## Exercise details
The answer should be each line from the entries below that has the word "brick" in it.

## Listed entries

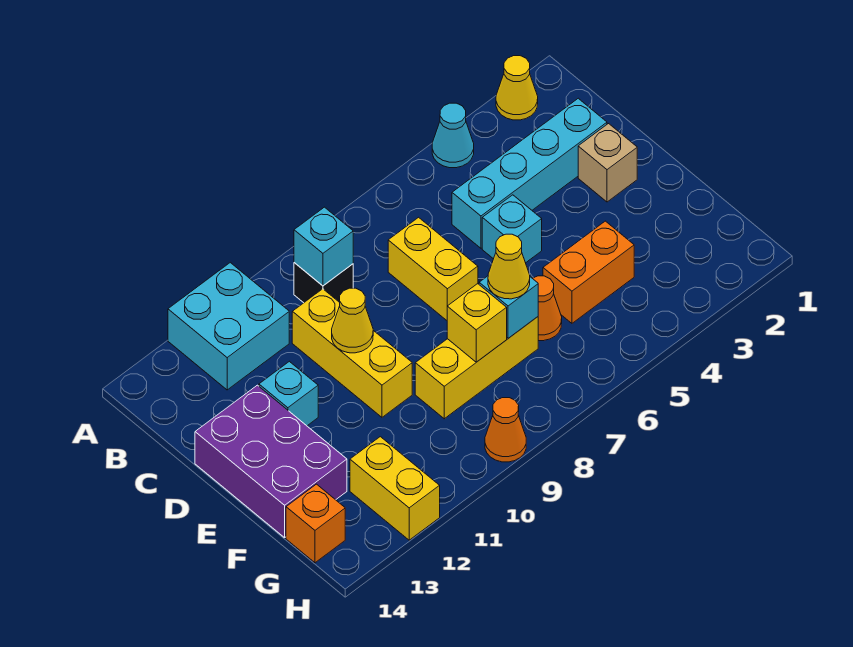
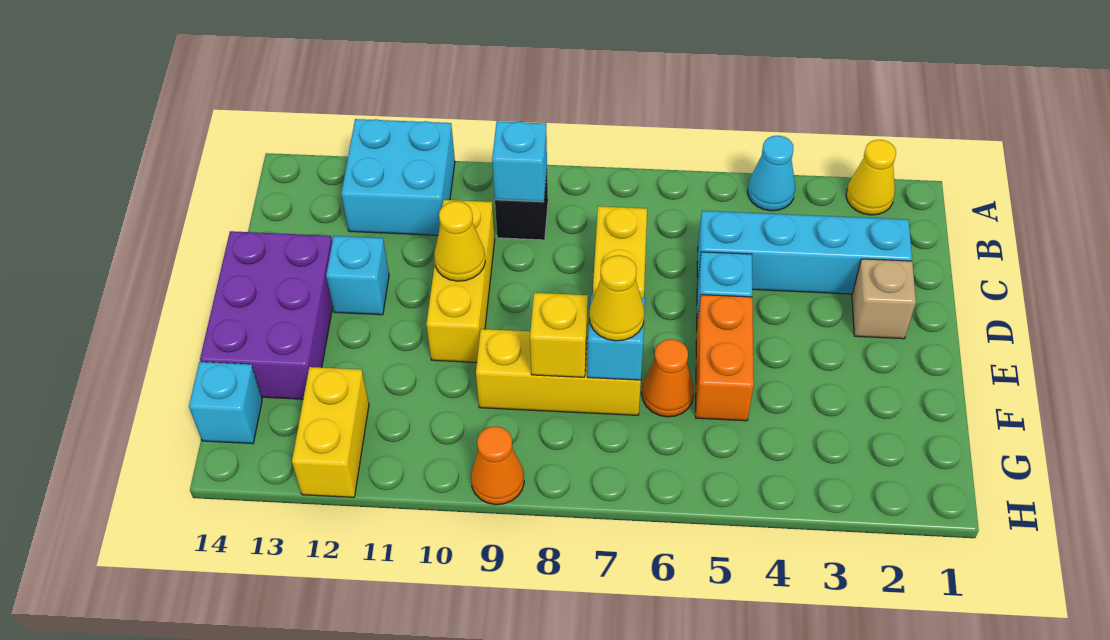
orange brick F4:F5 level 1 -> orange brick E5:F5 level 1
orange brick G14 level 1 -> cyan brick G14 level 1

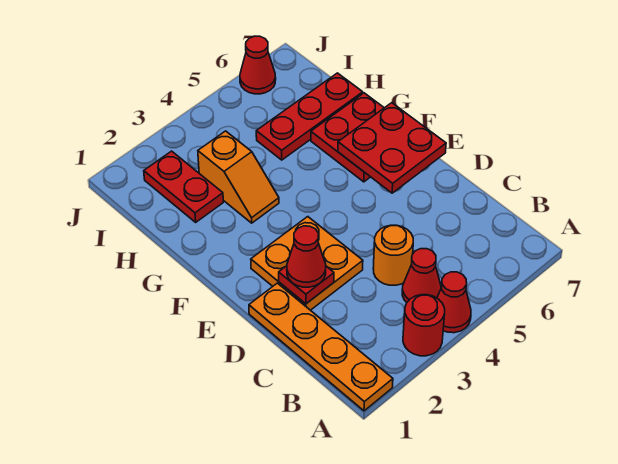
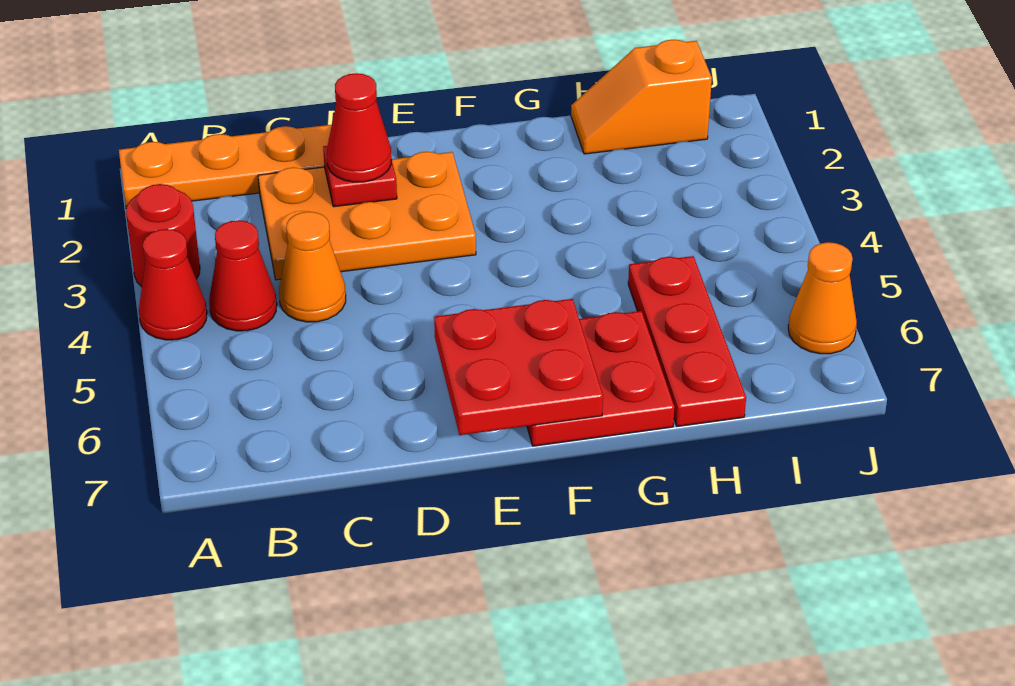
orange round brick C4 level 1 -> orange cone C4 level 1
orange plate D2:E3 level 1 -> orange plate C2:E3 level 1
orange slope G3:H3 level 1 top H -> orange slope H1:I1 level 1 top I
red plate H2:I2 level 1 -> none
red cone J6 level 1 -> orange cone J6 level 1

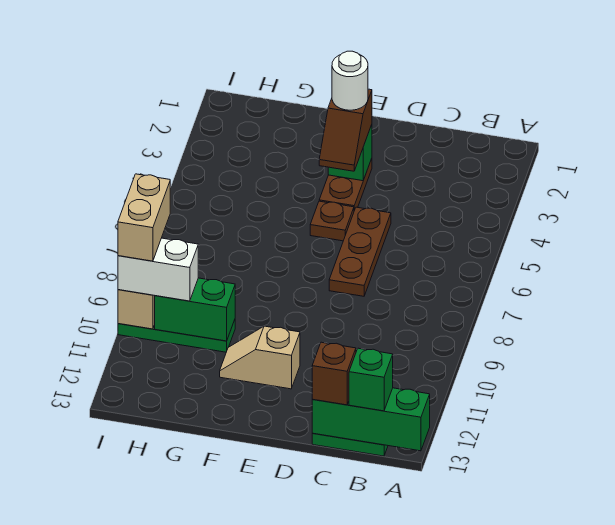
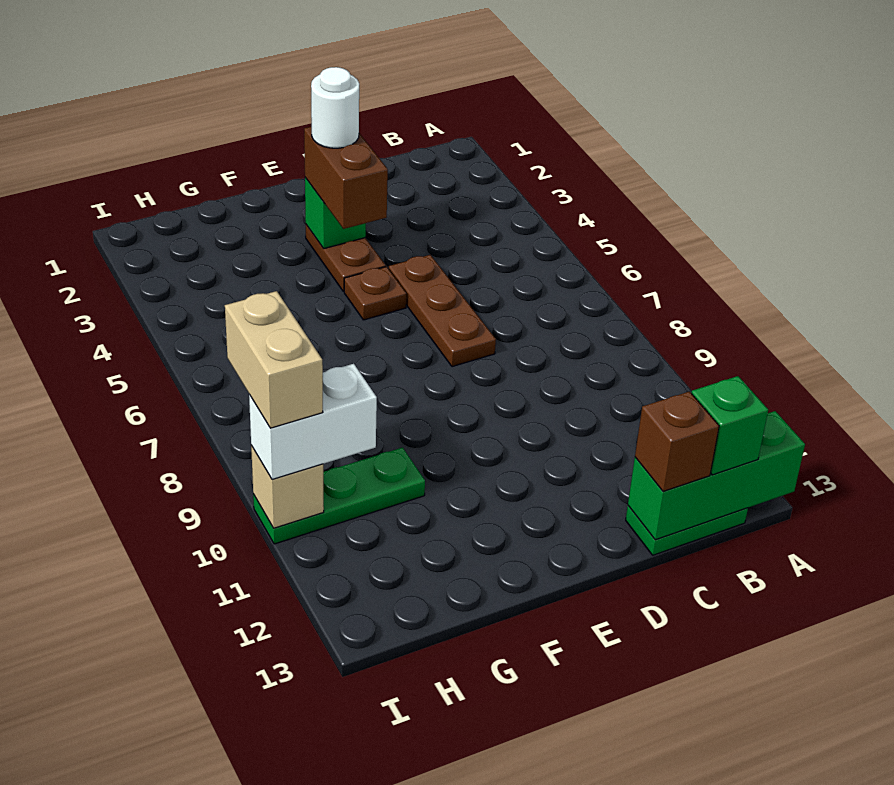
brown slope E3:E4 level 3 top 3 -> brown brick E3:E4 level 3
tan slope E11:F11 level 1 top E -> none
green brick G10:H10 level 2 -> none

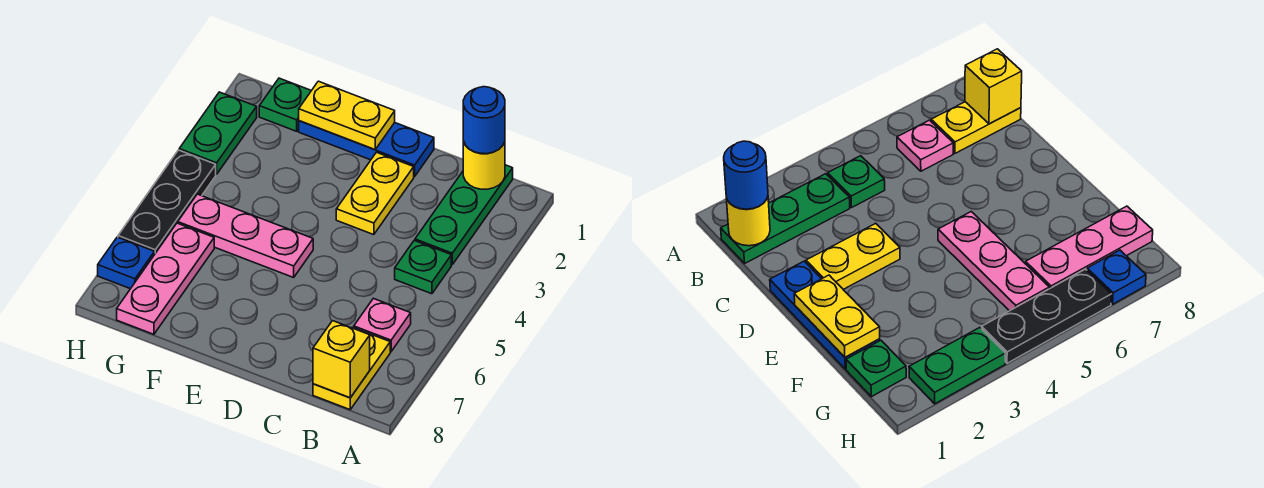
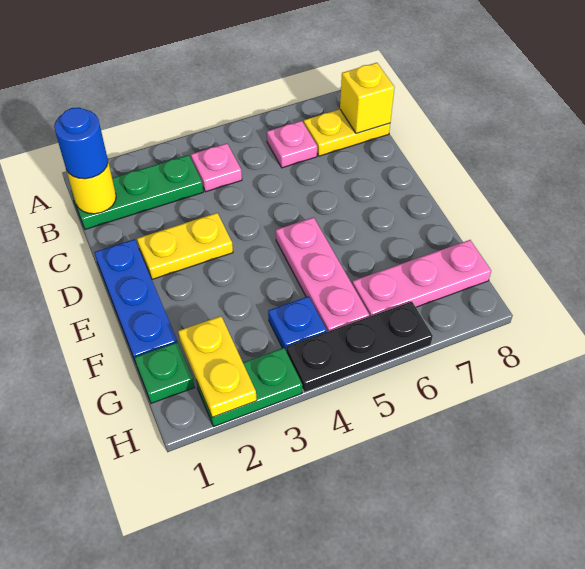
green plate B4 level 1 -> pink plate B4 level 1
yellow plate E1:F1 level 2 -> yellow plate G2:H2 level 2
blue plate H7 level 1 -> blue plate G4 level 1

## Solution for this problem
orange brick F4:F5 level 1 -> orange brick E5:F5 level 1
orange brick G14 level 1 -> cyan brick G14 level 1
orange round brick C4 level 1 -> orange cone C4 level 1
brown slope E3:E4 level 3 top 3 -> brown brick E3:E4 level 3
green brick G10:H10 level 2 -> none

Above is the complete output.